====== Given data

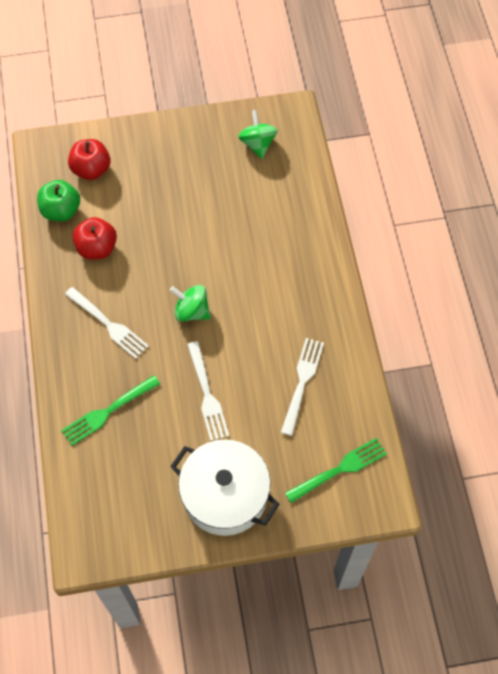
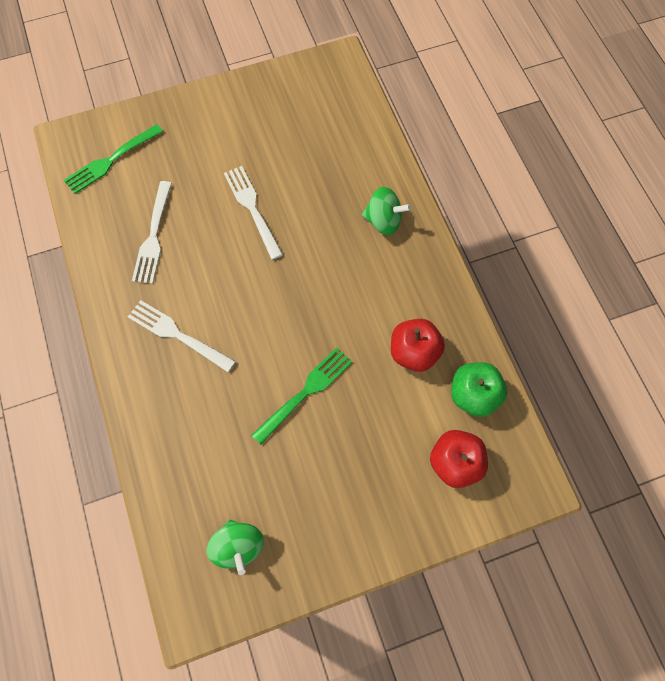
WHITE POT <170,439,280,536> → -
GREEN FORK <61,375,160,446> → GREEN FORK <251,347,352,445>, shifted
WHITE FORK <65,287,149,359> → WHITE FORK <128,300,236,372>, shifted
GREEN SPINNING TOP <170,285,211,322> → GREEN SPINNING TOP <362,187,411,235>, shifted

============

Every line above with the word "shifted" belongs in the answer, copied as written.

Response area:
GREEN FORK <61,375,160,446> → GREEN FORK <251,347,352,445>, shifted
WHITE FORK <65,287,149,359> → WHITE FORK <128,300,236,372>, shifted
GREEN SPINNING TOP <170,285,211,322> → GREEN SPINNING TOP <362,187,411,235>, shifted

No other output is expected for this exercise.